__DESCRIPTION OF THE TASK__
If a line in the entries below includes "brown", pick it out and copy it.
-- DATA follows --
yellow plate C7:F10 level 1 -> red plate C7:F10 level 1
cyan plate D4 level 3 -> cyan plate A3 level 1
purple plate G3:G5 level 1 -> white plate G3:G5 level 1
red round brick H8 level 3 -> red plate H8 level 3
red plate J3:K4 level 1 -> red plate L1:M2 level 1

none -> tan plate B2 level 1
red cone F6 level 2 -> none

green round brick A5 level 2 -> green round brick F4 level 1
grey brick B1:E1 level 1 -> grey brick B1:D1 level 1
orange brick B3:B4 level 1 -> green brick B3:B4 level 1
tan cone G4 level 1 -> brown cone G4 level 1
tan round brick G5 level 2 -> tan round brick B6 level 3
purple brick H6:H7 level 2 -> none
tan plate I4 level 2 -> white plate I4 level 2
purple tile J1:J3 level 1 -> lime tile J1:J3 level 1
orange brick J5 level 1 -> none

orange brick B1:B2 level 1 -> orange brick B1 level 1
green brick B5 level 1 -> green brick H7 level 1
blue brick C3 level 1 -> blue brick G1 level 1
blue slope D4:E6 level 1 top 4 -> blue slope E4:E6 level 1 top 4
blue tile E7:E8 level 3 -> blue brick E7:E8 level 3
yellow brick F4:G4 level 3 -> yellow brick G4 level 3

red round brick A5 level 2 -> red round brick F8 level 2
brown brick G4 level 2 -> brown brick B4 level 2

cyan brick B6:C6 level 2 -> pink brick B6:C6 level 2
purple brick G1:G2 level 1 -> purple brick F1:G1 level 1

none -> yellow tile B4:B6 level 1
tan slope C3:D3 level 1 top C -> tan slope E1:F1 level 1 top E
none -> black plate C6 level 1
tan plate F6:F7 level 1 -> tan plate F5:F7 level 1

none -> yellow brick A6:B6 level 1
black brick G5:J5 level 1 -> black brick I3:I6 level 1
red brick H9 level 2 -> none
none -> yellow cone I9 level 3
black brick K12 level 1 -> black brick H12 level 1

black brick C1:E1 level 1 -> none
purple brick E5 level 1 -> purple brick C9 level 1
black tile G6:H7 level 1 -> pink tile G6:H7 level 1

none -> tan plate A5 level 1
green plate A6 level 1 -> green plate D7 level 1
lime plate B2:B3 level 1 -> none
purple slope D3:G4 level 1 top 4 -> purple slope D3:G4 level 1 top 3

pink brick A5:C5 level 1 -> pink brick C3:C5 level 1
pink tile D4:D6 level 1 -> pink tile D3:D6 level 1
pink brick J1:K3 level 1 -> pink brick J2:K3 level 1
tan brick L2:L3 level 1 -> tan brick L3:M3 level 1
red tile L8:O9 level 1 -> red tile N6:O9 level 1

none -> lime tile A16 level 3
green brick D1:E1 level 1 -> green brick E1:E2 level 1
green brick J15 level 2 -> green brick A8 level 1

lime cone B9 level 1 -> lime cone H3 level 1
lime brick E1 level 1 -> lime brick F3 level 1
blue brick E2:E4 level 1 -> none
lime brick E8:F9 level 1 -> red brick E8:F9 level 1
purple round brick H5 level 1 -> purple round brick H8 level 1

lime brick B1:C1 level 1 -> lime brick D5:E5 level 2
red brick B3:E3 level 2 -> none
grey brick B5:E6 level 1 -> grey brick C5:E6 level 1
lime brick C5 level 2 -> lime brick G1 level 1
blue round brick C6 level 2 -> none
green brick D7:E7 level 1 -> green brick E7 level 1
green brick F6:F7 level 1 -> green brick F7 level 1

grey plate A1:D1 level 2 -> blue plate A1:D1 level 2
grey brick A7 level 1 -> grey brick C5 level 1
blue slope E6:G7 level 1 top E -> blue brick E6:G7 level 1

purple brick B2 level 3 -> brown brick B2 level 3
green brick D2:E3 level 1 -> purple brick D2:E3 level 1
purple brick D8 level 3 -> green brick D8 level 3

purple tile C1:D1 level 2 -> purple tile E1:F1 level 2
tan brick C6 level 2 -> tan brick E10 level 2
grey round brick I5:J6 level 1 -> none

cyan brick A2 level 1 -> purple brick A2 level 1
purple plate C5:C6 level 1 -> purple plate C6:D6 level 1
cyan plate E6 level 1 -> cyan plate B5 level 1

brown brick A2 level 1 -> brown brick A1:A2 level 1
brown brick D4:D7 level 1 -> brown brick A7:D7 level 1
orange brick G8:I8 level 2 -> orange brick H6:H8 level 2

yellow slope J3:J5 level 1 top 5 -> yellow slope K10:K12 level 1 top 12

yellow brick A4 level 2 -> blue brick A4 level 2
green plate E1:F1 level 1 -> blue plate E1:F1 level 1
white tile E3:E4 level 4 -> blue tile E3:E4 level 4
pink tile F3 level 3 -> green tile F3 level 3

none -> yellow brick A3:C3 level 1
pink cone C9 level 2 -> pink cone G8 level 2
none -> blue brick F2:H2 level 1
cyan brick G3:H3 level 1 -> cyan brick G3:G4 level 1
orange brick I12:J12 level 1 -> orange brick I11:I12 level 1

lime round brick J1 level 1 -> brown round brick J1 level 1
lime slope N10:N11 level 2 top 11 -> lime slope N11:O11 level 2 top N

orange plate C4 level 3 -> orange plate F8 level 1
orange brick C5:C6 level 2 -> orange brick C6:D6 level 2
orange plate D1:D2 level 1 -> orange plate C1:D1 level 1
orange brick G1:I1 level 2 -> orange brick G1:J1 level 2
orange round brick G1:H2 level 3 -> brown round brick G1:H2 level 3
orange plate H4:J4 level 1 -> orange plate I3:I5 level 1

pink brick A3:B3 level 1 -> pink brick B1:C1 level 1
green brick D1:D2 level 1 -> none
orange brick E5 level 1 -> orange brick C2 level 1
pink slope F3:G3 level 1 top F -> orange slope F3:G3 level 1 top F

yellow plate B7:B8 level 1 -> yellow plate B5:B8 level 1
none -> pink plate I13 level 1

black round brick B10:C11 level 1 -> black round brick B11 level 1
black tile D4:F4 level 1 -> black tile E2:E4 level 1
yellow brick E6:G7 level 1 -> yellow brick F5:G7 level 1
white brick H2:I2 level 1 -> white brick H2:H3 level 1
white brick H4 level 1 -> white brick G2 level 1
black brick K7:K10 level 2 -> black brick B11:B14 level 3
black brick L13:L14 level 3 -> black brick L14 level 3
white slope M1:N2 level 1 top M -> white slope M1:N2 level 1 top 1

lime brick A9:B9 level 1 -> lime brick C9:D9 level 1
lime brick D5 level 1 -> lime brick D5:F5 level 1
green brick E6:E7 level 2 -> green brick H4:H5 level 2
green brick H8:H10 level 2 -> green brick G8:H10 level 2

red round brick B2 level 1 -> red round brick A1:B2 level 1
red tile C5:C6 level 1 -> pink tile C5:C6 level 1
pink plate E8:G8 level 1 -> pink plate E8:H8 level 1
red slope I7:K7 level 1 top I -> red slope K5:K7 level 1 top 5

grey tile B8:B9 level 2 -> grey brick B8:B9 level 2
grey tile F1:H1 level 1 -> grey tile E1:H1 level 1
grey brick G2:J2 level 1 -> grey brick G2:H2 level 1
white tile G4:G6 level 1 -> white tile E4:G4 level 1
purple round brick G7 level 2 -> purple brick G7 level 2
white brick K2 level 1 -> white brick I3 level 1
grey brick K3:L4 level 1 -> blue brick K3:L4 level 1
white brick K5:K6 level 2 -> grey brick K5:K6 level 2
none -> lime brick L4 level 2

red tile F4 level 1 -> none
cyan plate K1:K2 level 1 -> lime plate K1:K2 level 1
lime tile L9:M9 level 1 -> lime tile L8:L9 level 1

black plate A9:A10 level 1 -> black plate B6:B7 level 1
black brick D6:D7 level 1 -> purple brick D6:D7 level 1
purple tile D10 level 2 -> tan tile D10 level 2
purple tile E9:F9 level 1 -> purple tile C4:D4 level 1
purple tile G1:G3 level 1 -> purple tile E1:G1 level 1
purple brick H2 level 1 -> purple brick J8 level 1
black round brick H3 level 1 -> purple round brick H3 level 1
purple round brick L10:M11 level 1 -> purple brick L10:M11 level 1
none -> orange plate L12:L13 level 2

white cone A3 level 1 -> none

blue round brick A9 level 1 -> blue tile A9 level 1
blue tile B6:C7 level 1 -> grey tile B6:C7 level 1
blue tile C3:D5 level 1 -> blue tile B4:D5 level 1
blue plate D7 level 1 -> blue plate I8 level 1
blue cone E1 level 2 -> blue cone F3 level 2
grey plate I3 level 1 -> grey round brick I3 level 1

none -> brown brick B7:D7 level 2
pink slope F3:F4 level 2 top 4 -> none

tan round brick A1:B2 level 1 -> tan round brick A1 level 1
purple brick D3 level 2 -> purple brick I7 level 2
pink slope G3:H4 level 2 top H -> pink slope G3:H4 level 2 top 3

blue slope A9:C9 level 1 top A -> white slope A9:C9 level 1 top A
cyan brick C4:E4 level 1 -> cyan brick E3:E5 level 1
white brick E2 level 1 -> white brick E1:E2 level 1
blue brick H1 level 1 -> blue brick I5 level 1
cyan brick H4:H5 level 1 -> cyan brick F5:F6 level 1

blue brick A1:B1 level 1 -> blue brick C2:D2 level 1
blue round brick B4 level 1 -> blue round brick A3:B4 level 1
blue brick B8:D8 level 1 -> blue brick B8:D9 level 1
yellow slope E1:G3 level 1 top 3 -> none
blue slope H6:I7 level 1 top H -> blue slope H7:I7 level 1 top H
-- DATA concluded --
__SOLUTION BELOW__
tan cone G4 level 1 -> brown cone G4 level 1
brown brick G4 level 2 -> brown brick B4 level 2
purple brick B2 level 3 -> brown brick B2 level 3
brown brick A2 level 1 -> brown brick A1:A2 level 1
brown brick D4:D7 level 1 -> brown brick A7:D7 level 1
lime round brick J1 level 1 -> brown round brick J1 level 1
orange round brick G1:H2 level 3 -> brown round brick G1:H2 level 3
none -> brown brick B7:D7 level 2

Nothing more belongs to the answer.